*** INFORMATION SHOWN Section Begins ***
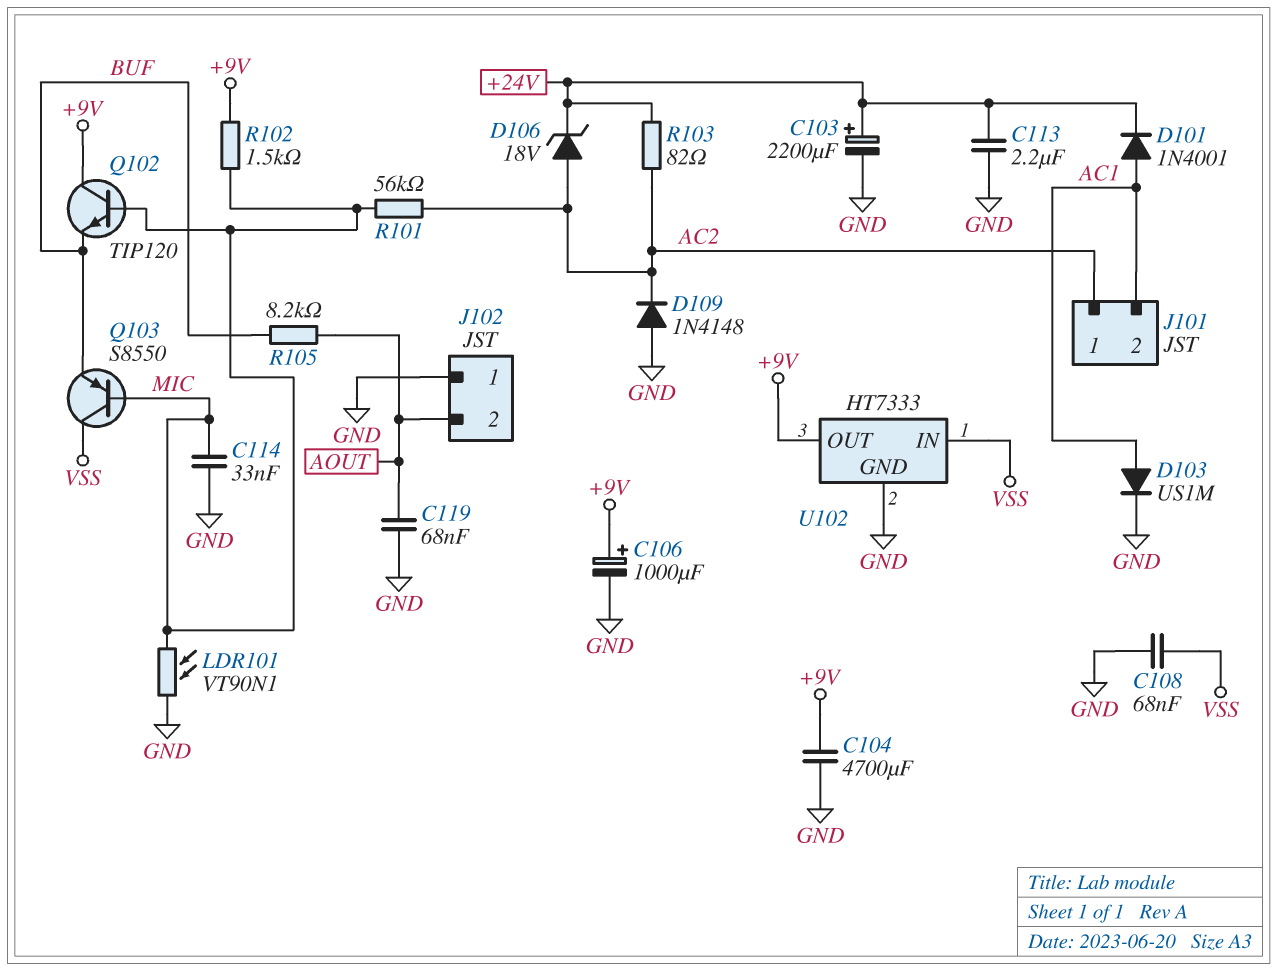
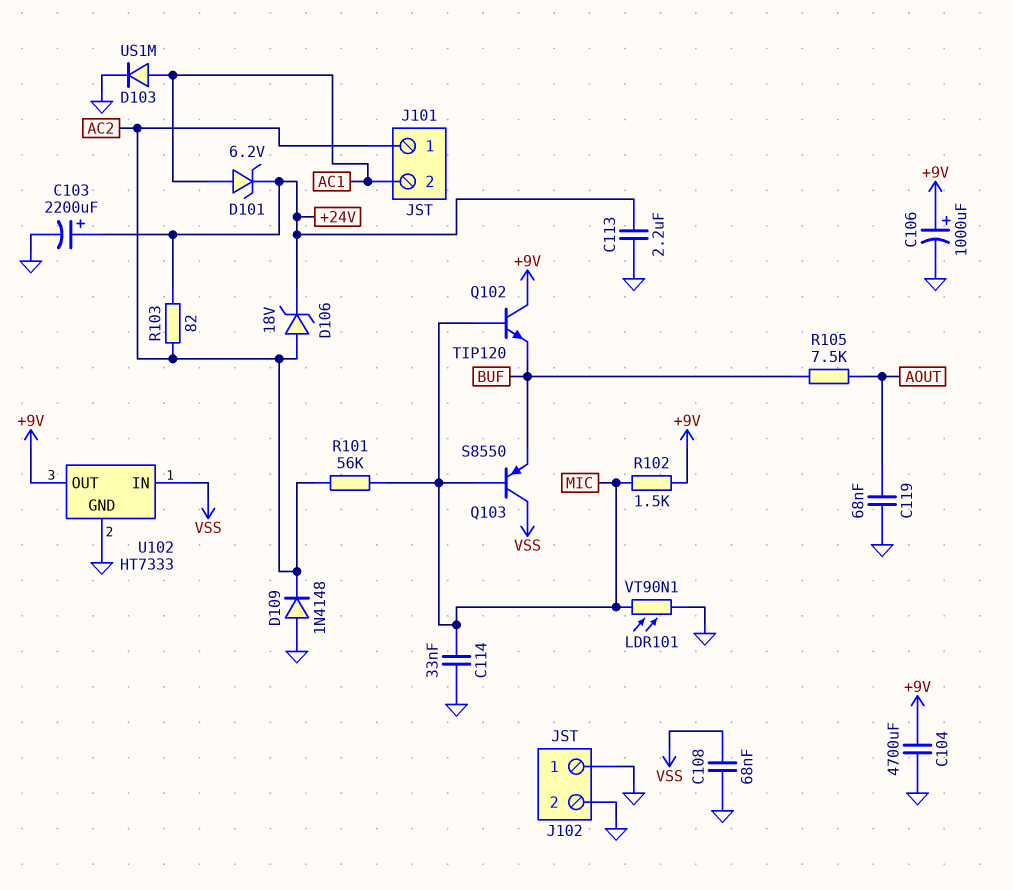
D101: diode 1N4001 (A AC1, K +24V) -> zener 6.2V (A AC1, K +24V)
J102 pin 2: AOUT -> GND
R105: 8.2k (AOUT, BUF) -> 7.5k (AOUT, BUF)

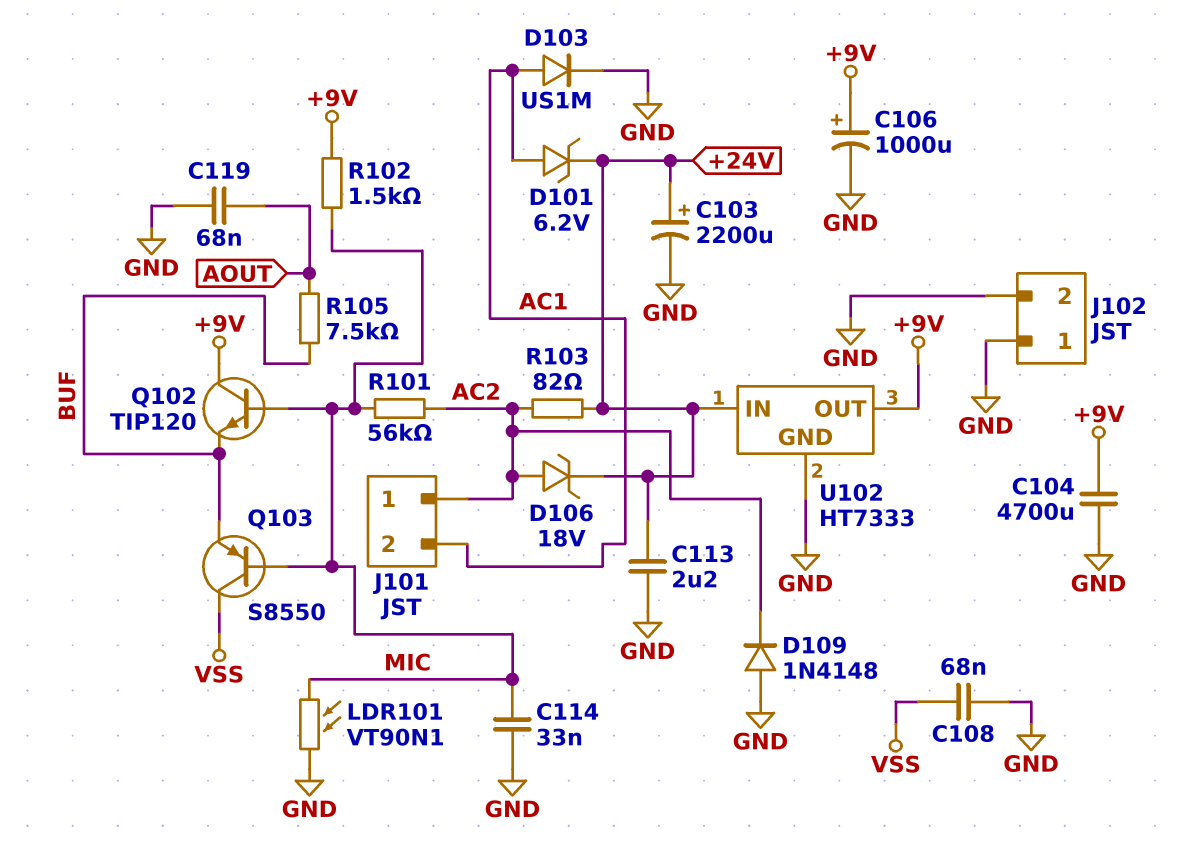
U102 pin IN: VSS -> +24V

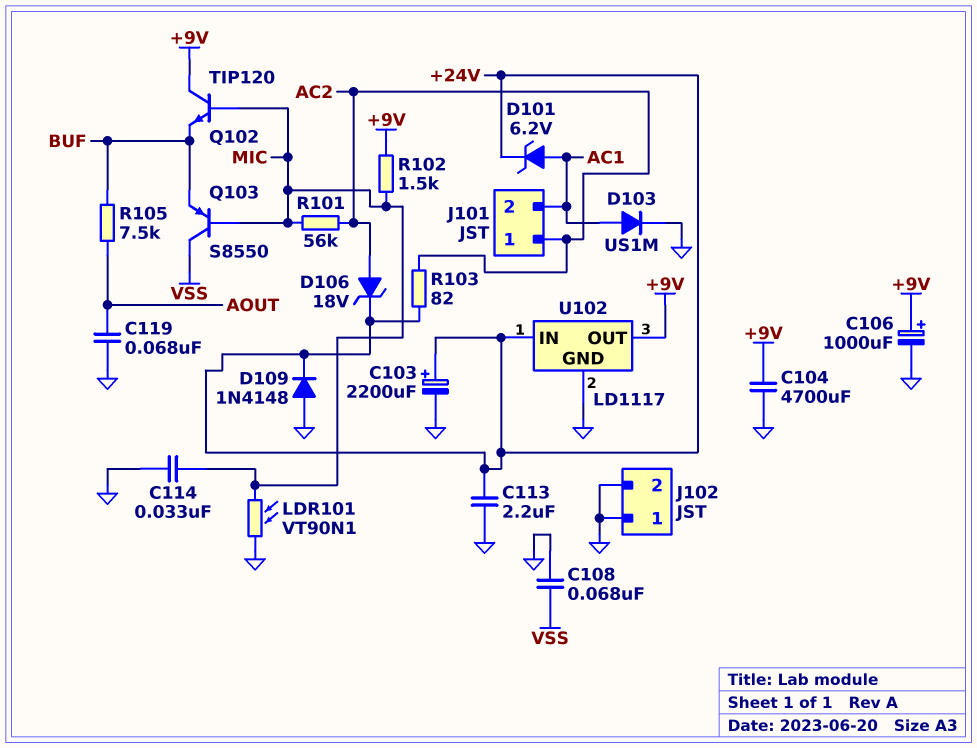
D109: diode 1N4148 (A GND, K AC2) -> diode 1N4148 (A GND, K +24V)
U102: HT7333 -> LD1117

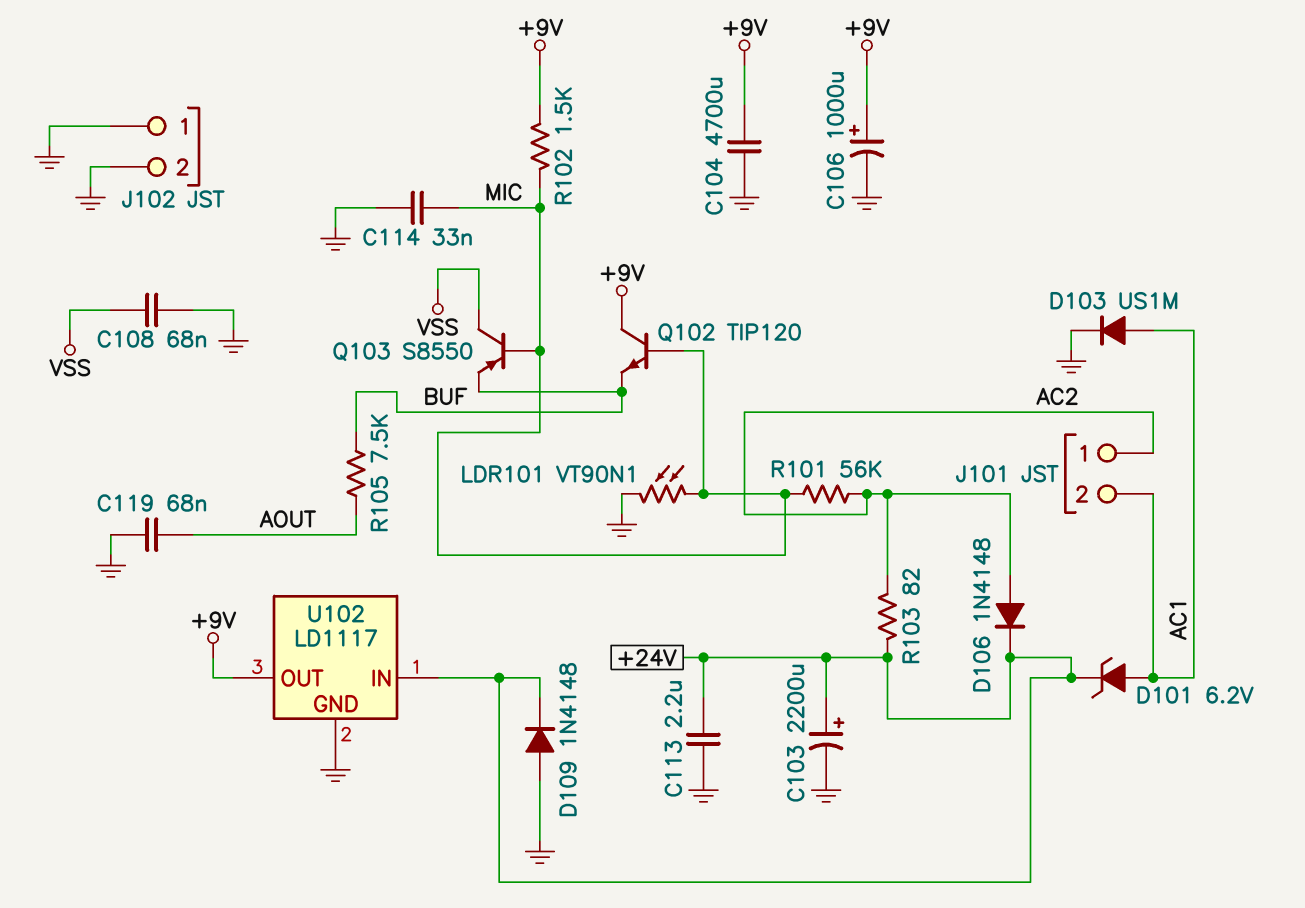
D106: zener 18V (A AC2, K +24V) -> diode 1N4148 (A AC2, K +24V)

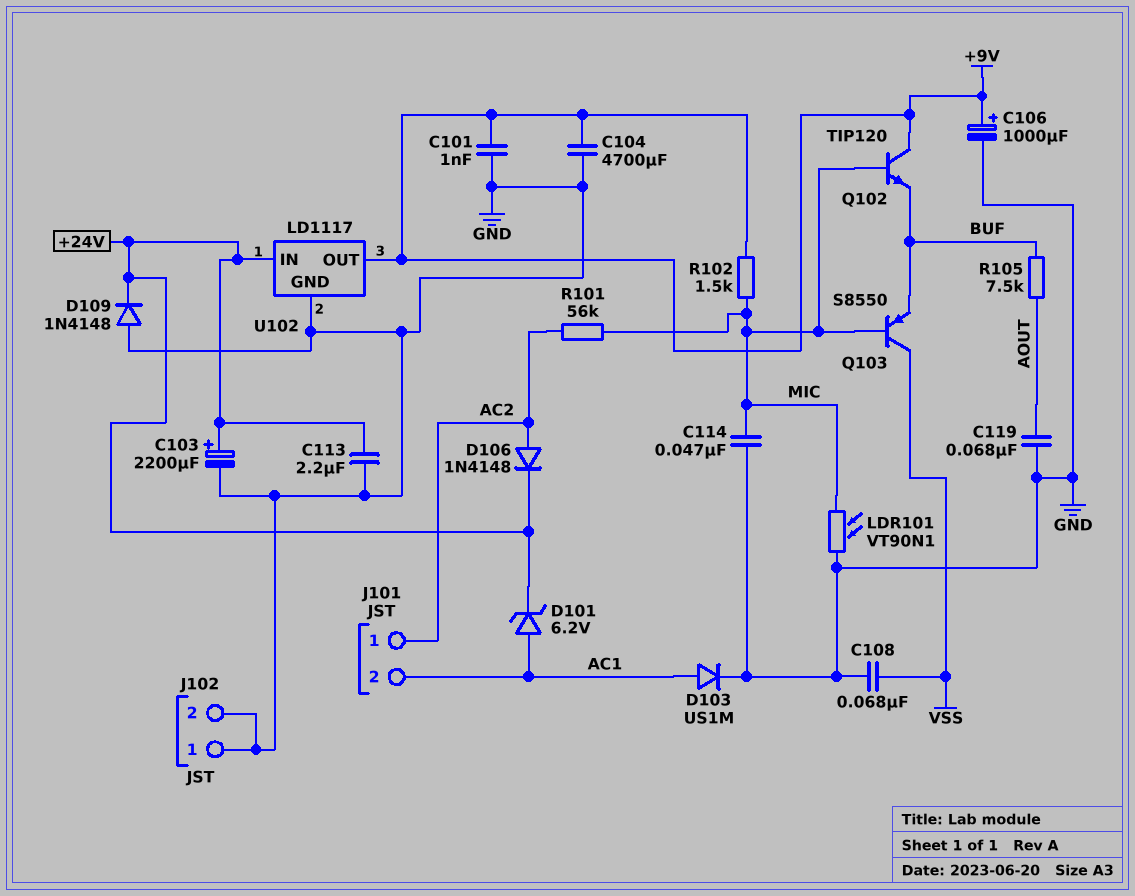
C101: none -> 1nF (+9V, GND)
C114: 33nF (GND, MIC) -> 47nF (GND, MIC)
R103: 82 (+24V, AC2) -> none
*** INFORMATION SHOWN Section Ends ***
*** INFORMATION SHOWN Section Begins ***
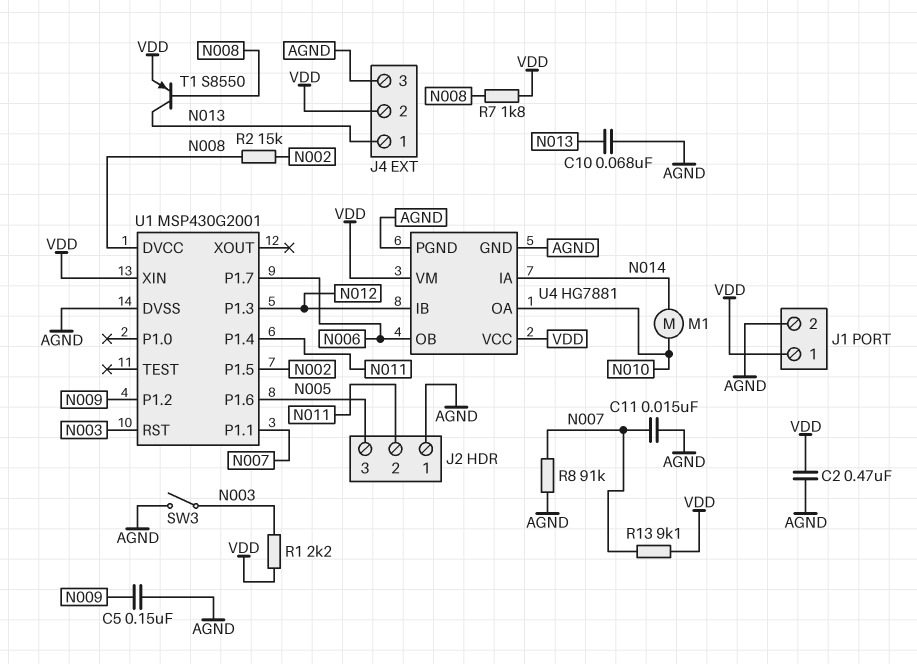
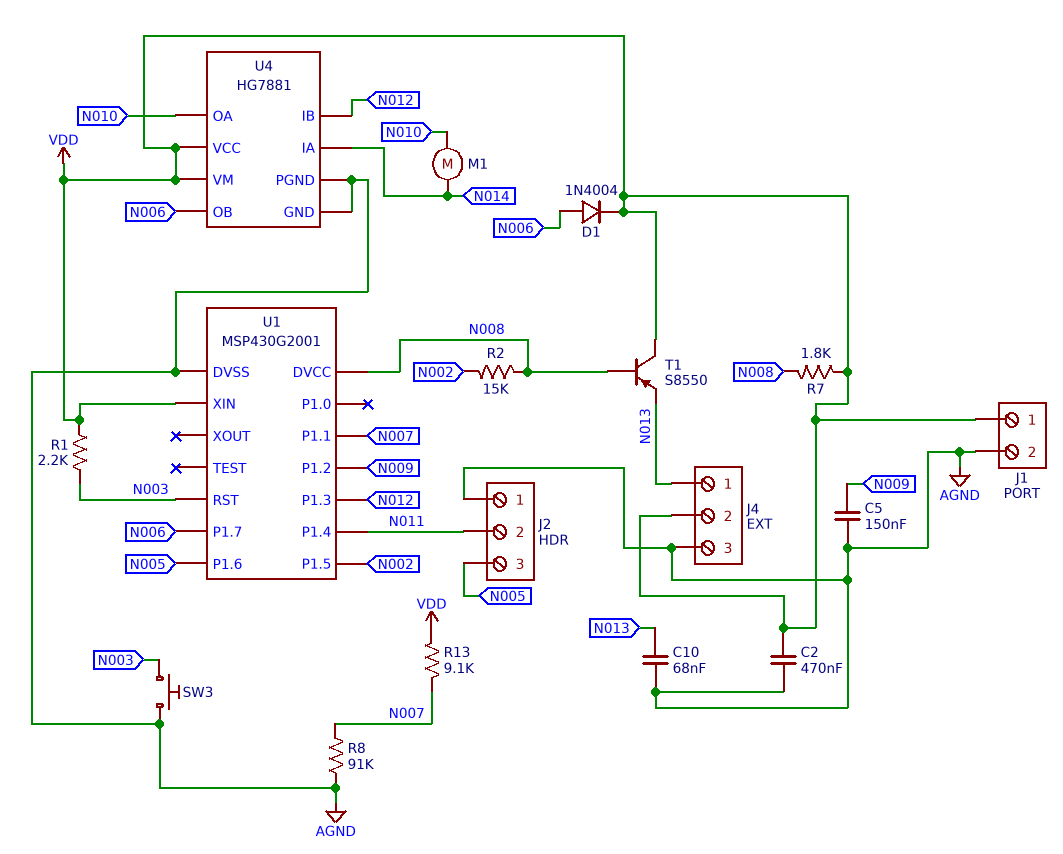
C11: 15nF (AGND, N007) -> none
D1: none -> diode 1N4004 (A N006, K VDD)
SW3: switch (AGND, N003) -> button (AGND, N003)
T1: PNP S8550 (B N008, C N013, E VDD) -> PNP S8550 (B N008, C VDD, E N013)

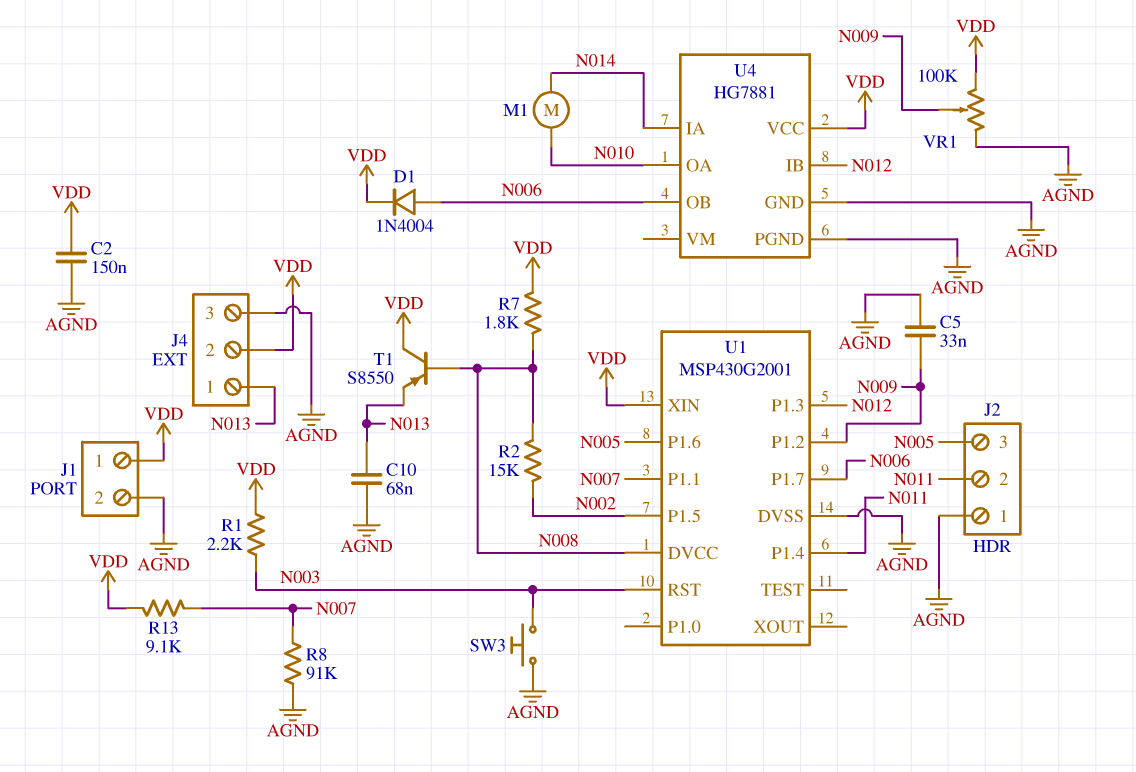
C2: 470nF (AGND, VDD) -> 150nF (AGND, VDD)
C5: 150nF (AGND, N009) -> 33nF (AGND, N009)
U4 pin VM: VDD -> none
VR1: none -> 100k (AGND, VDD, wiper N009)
*** INFORMATION SHOWN Section Ends ***
TO DO> For each line above that contains "zener", make a copy.

WRITTEN SOLUTION>
D101: diode 1N4001 (A AC1, K +24V) -> zener 6.2V (A AC1, K +24V)
D106: zener 18V (A AC2, K +24V) -> diode 1N4148 (A AC2, K +24V)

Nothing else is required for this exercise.